◆ **PROBLEM DESCRIPTION**: Take nothing but the lines from the one with "none -> green tile K12:K13 level 1" through the one with "none -> red tile M13 level 1" in the entries below, both ends kept, and return them exactly with pictures left out.

═══ INPUT MATERIAL ═══

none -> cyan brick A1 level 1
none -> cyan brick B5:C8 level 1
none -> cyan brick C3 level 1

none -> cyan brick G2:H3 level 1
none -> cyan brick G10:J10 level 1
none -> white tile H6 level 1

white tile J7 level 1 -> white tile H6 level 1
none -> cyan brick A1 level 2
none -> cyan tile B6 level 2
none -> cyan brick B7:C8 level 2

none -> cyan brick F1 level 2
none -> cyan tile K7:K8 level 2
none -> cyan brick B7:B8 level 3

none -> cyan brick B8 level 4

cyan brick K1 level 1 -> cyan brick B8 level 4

═══
═══ INPUT MATERIAL ═══

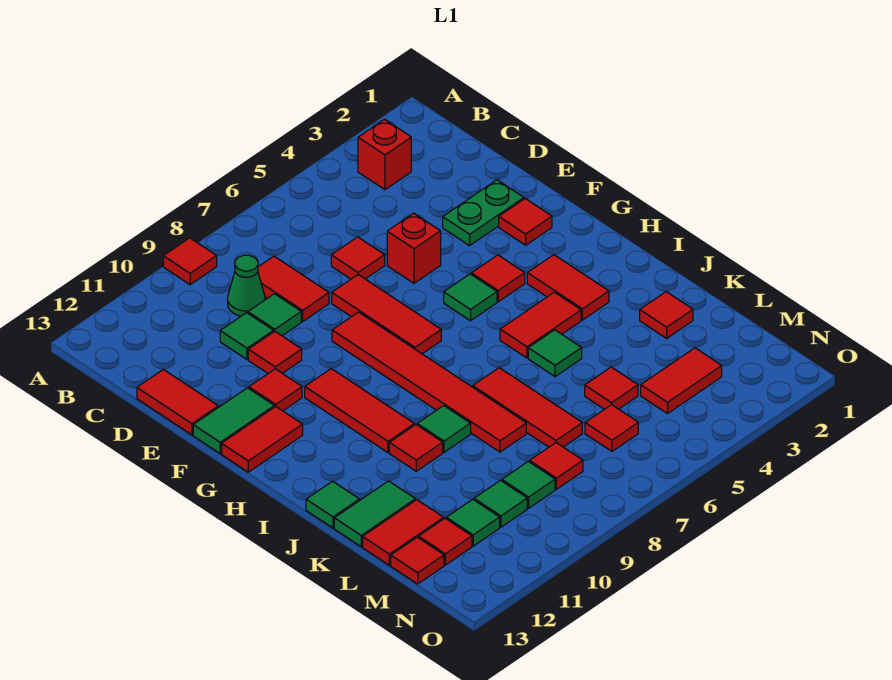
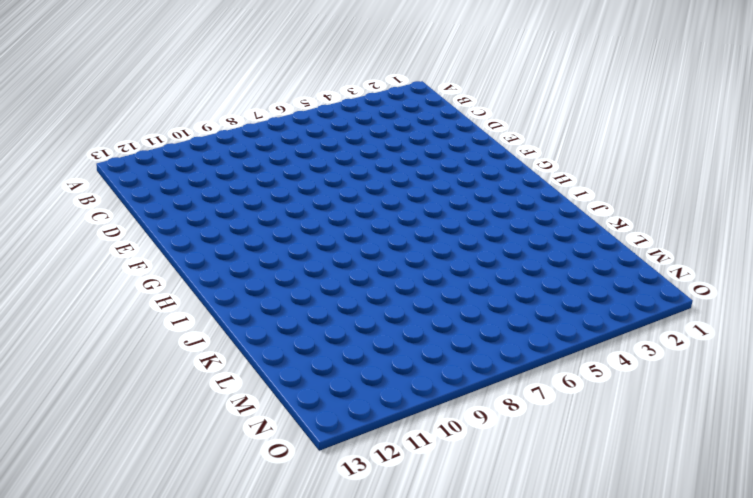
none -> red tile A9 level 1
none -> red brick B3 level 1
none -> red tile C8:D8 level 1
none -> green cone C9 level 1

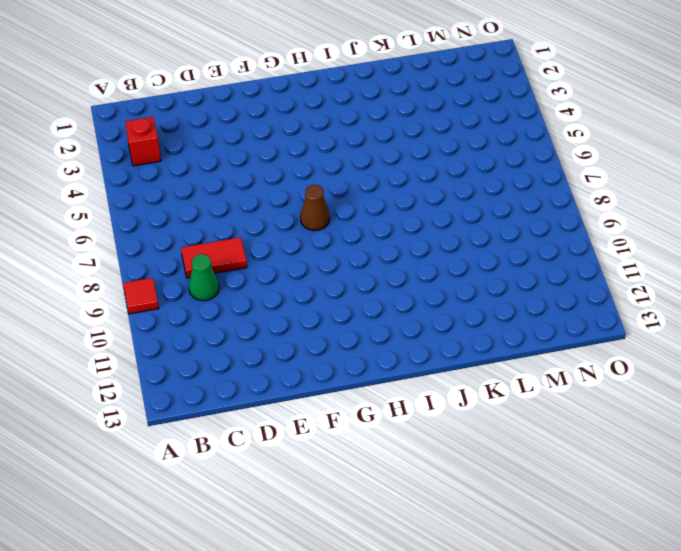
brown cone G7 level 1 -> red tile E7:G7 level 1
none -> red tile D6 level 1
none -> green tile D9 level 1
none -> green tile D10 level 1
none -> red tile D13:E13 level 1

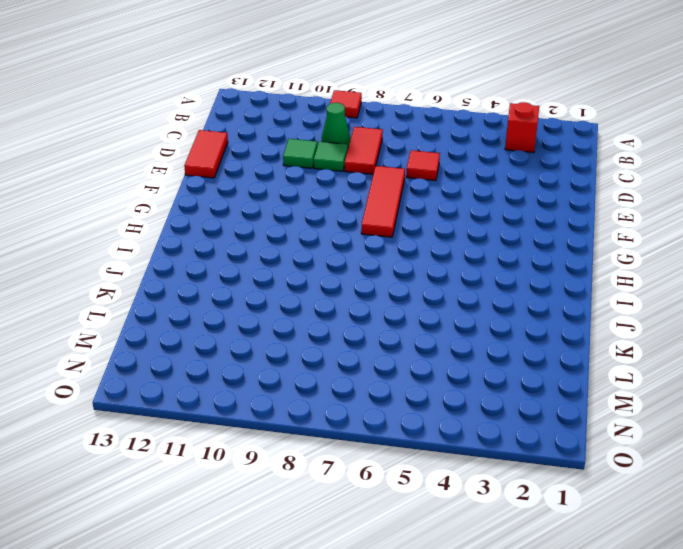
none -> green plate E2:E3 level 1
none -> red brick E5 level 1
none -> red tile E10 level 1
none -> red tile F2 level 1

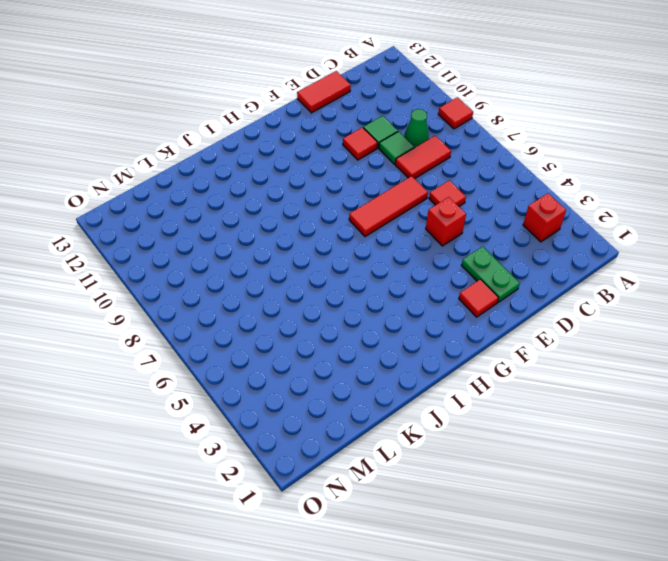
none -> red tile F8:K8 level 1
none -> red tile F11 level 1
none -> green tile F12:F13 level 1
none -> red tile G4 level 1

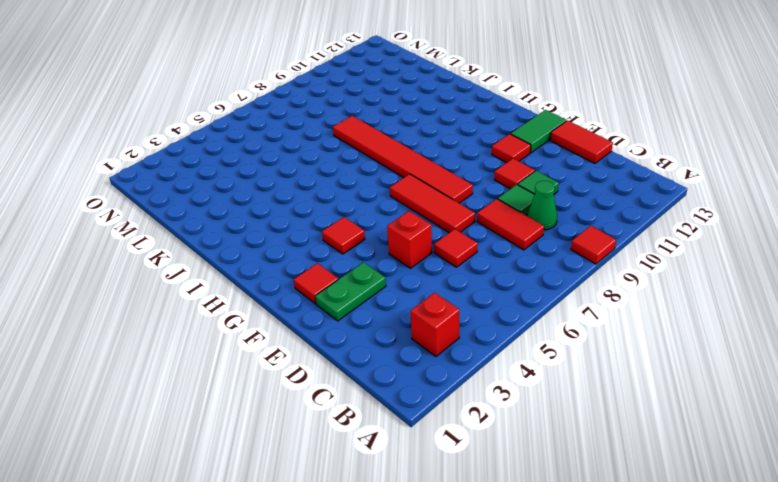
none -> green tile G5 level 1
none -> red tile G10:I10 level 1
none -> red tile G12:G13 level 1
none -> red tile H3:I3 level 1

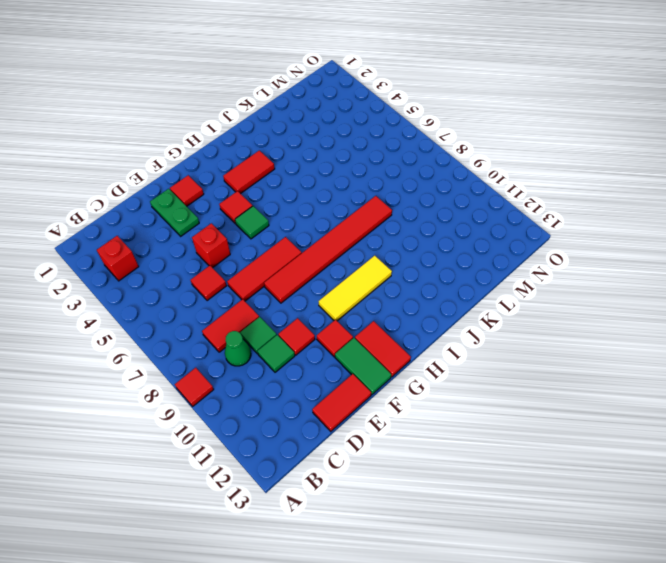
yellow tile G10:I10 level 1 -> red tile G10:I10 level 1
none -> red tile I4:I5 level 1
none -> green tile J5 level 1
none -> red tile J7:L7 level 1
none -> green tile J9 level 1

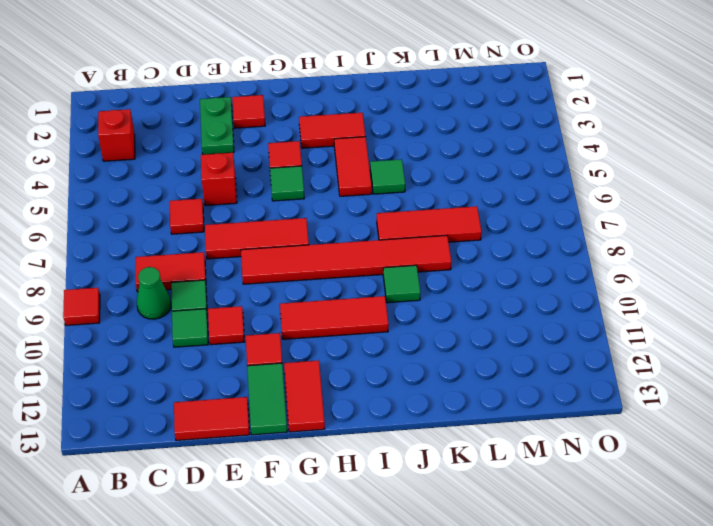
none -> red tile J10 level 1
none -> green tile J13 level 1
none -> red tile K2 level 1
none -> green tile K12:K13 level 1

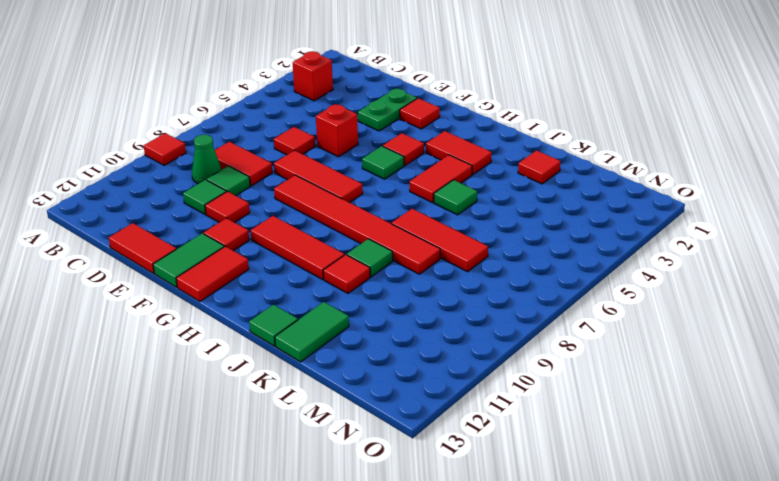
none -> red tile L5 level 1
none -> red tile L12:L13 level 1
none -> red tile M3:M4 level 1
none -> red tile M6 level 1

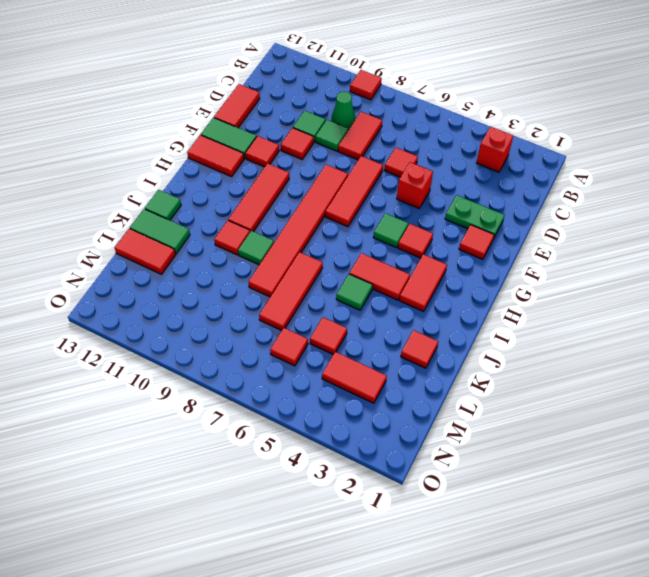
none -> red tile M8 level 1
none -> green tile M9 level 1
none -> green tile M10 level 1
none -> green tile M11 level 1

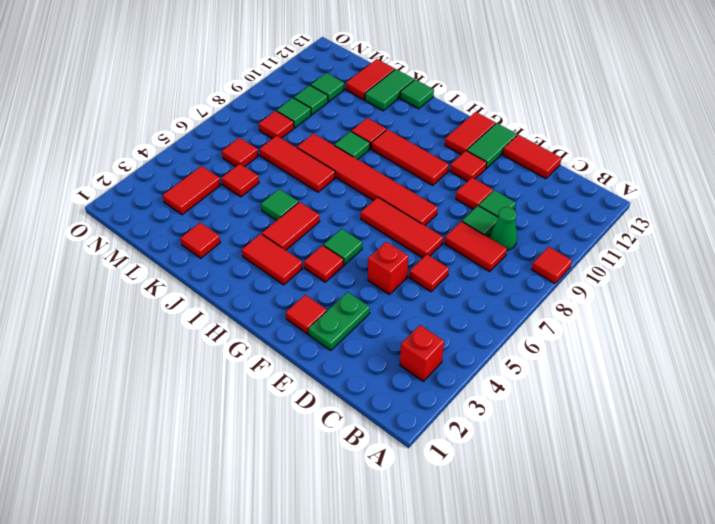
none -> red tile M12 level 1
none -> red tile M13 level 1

═══
═══ INPUT MATERIAL ═══

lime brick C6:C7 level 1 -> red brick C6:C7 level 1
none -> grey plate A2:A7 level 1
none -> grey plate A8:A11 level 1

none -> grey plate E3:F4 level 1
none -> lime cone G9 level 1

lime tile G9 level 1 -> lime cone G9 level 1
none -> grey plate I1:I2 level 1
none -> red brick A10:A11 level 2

═══

◆ **WRITTEN RESPONSE**:
none -> green tile K12:K13 level 1

none -> red tile L5 level 1
none -> red tile L12:L13 level 1
none -> red tile M3:M4 level 1
none -> red tile M6 level 1

none -> red tile M8 level 1
none -> green tile M9 level 1
none -> green tile M10 level 1
none -> green tile M11 level 1

none -> red tile M12 level 1
none -> red tile M13 level 1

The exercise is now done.